Exercise prompt: Could you output every record below exactly, leaving out the pictures?

(Beginning of Exercise input)

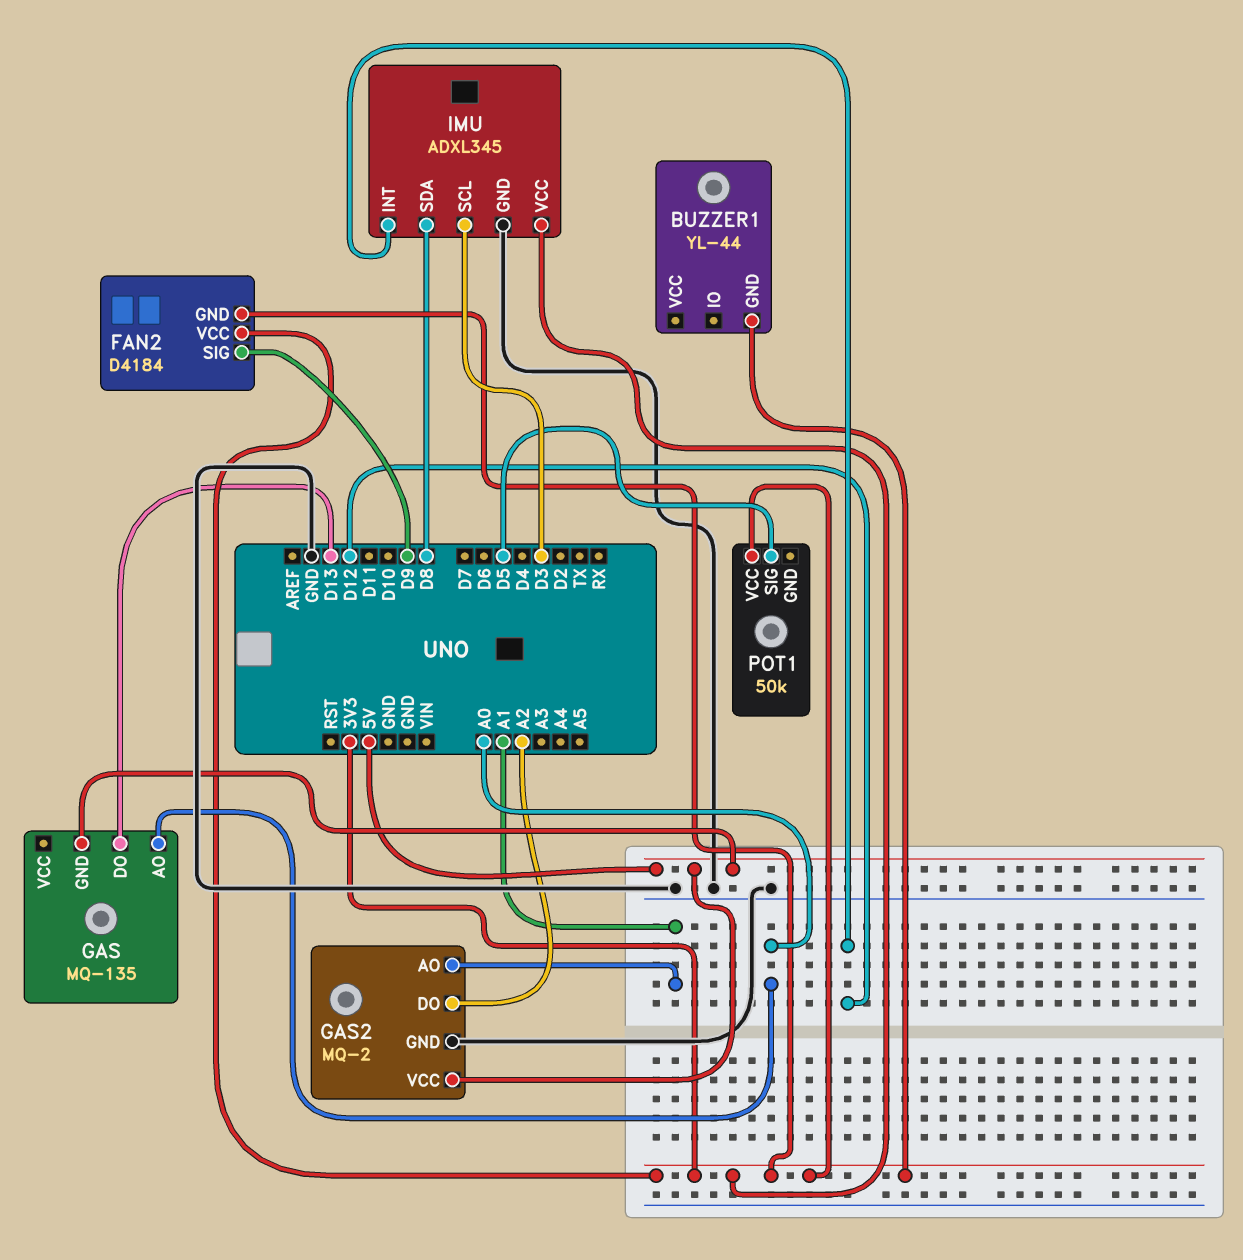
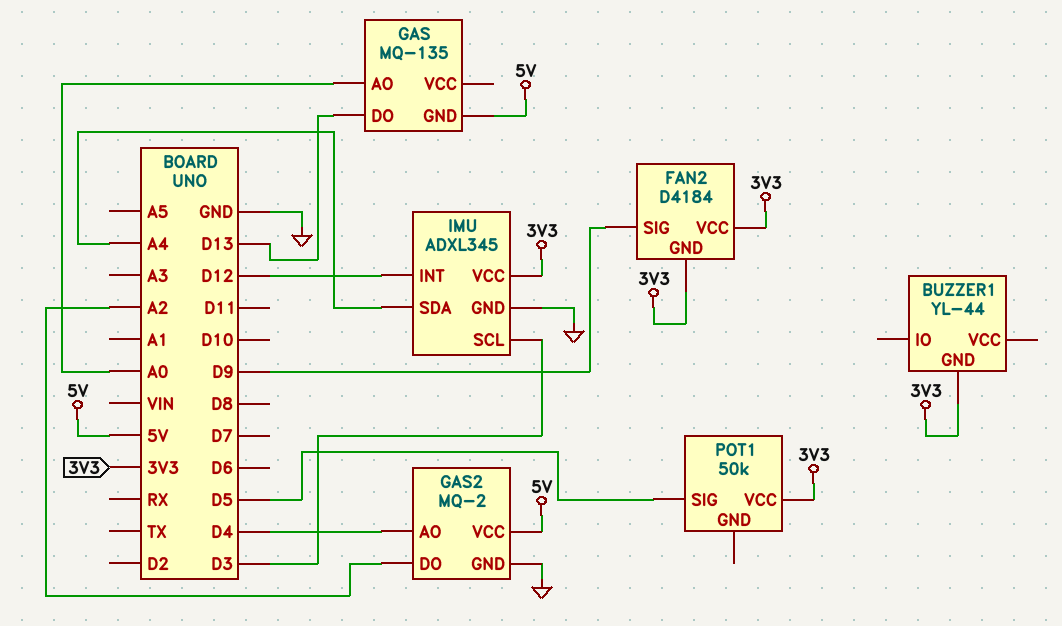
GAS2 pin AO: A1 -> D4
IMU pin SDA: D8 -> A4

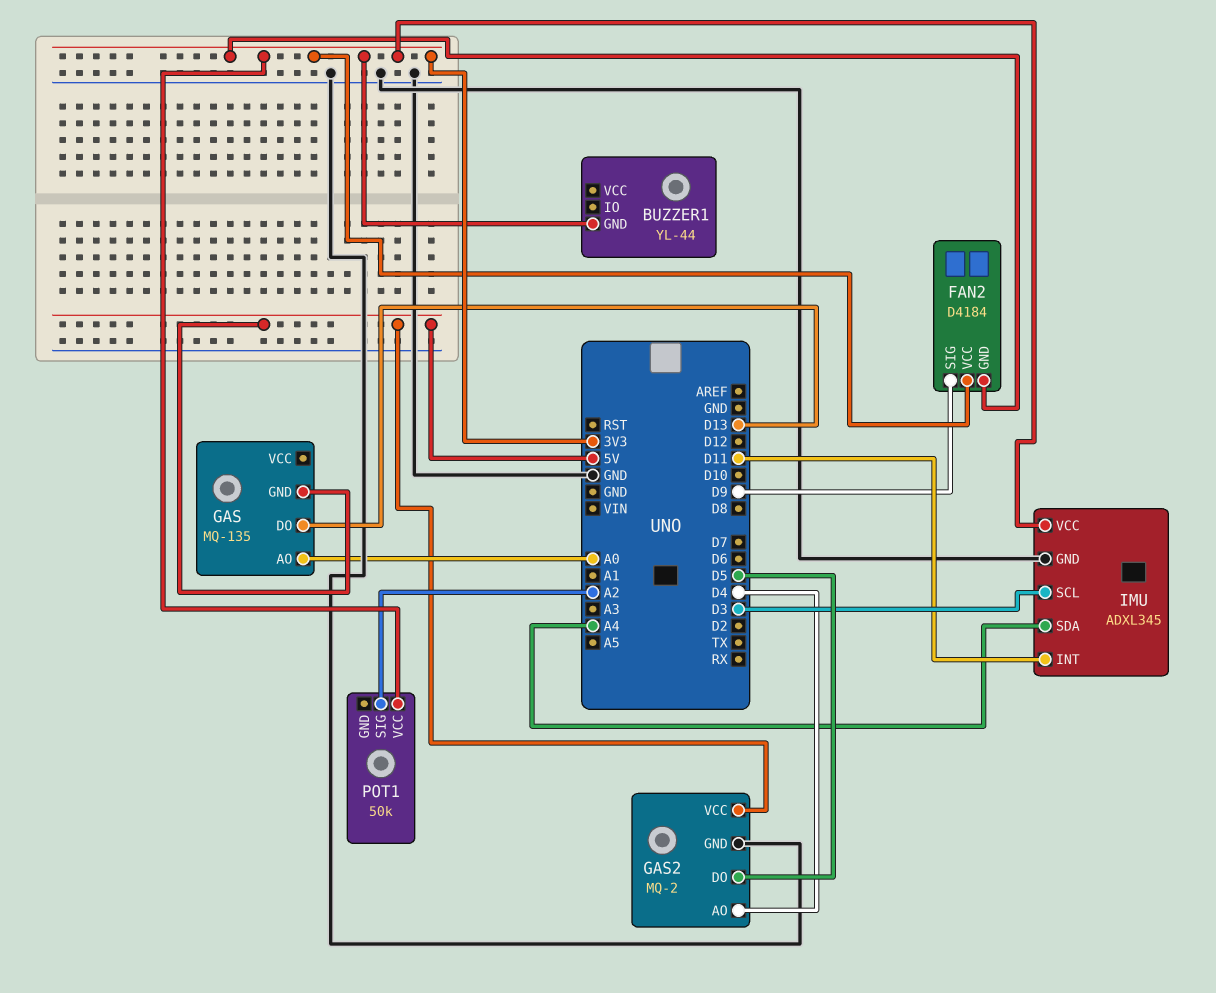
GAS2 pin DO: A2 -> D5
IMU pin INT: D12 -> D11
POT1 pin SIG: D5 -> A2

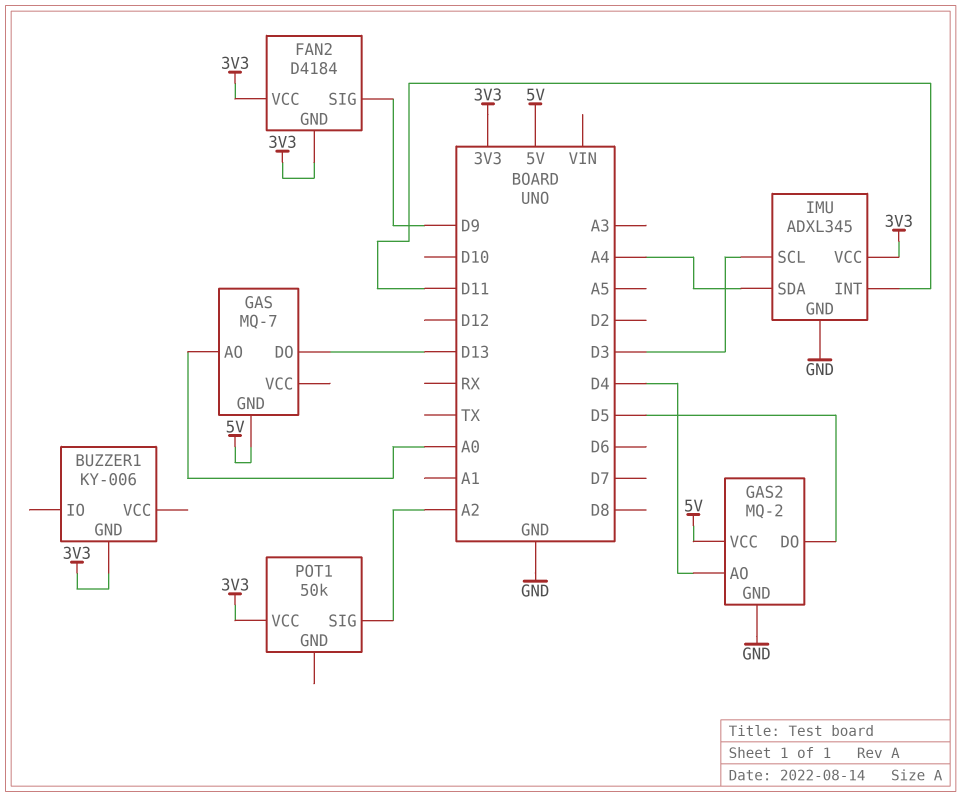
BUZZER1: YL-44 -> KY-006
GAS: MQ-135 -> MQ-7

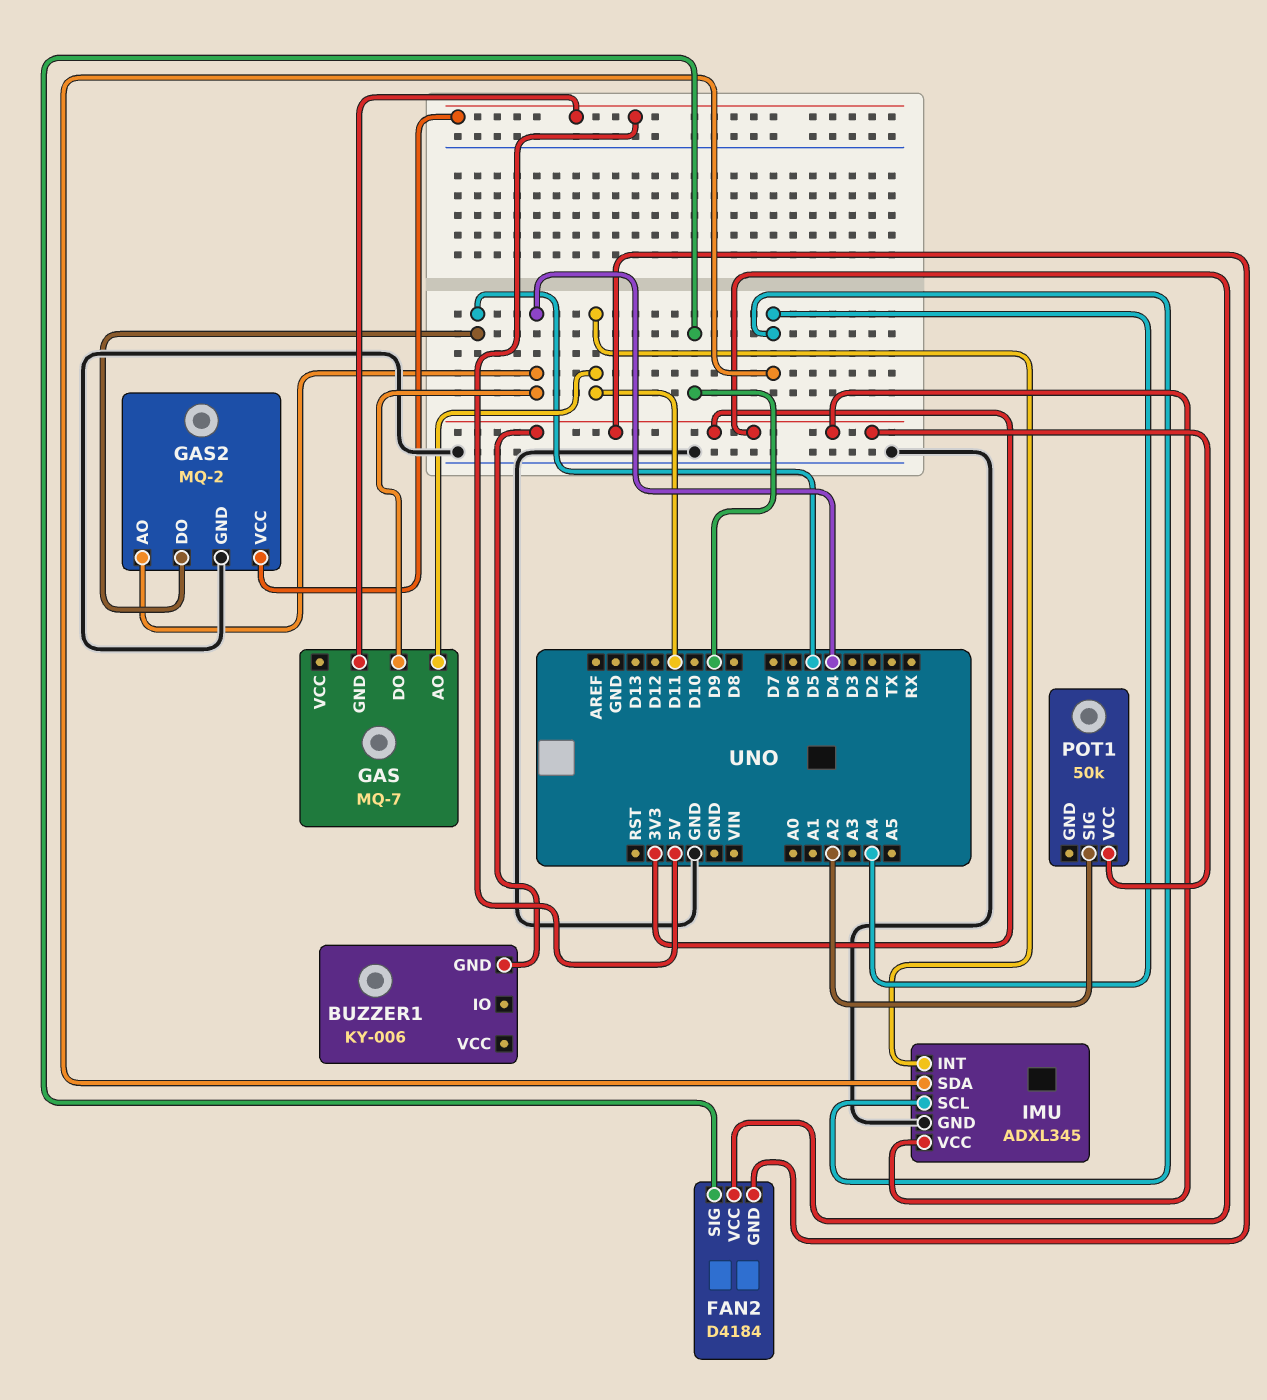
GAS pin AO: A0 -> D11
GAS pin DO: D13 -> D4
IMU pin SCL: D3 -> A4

(End of Exercise input)

Answer for the task:
GAS2 pin AO: A1 -> D4
IMU pin SDA: D8 -> A4

GAS2 pin DO: A2 -> D5
IMU pin INT: D12 -> D11
POT1 pin SIG: D5 -> A2

BUZZER1: YL-44 -> KY-006
GAS: MQ-135 -> MQ-7

GAS pin AO: A0 -> D11
GAS pin DO: D13 -> D4
IMU pin SCL: D3 -> A4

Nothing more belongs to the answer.